• ACTIVITY:
Keep the text of the data exactly as it is and omit each picture from the copy.

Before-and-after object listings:
--------------------------------------------------
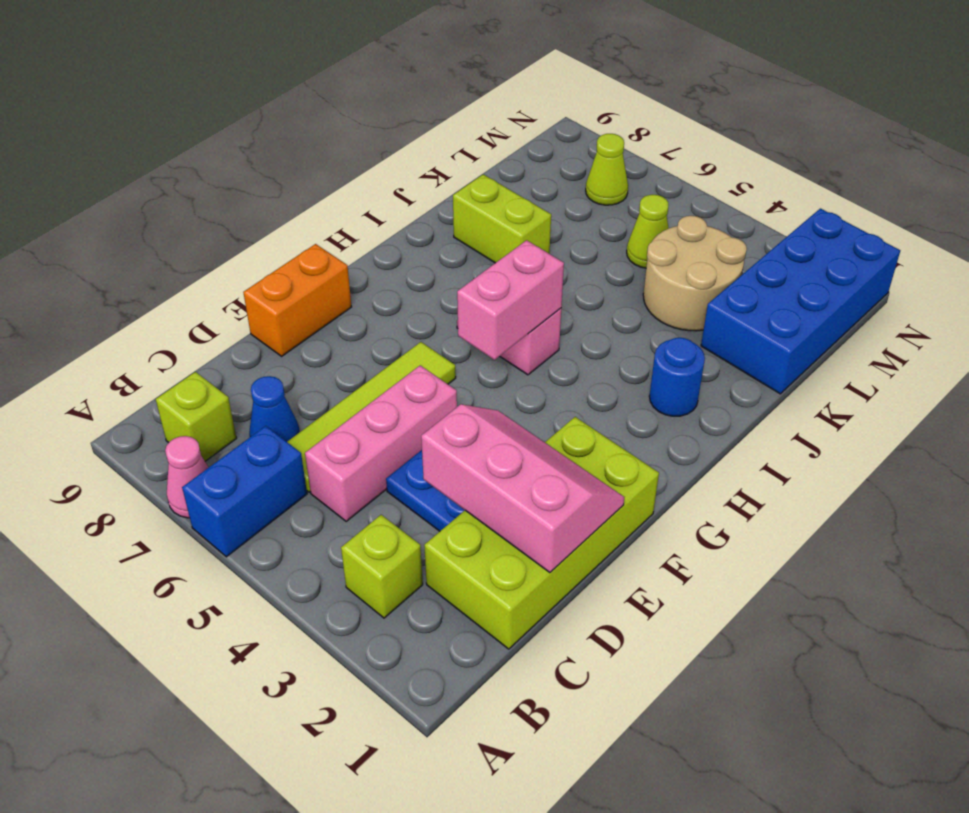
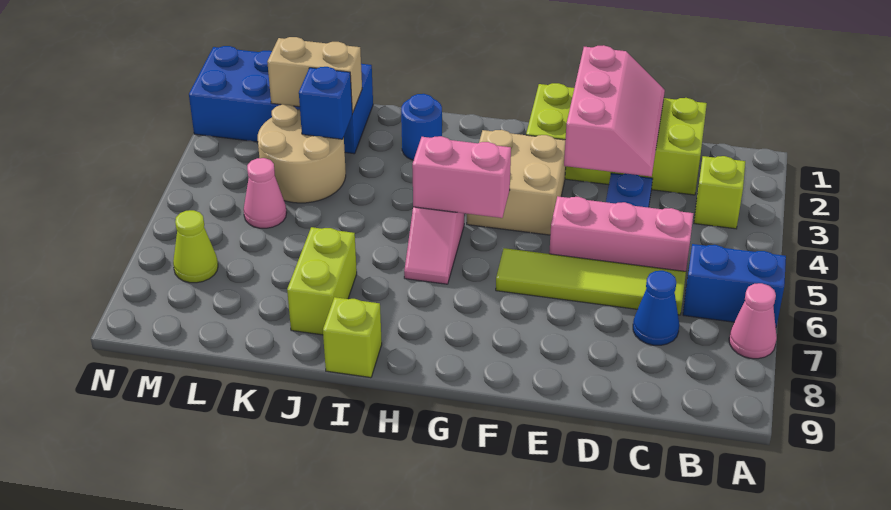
lime brick B8 level 1 -> lime brick I9 level 1
pink slope D1:E3 level 2 top D -> pink slope D1:E3 level 2 top E
orange brick E9:F9 level 1 -> none
none -> tan brick F3:G4 level 1
none -> tan brick K2:L2 level 2
none -> blue brick K3 level 2
lime cone L5 level 1 -> pink cone L5 level 1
--------------------------------------------------
• ANSWER TO THE PROBLEM:
lime brick B8 level 1 -> lime brick I9 level 1
pink slope D1:E3 level 2 top D -> pink slope D1:E3 level 2 top E
orange brick E9:F9 level 1 -> none
none -> tan brick F3:G4 level 1
none -> tan brick K2:L2 level 2
none -> blue brick K3 level 2
lime cone L5 level 1 -> pink cone L5 level 1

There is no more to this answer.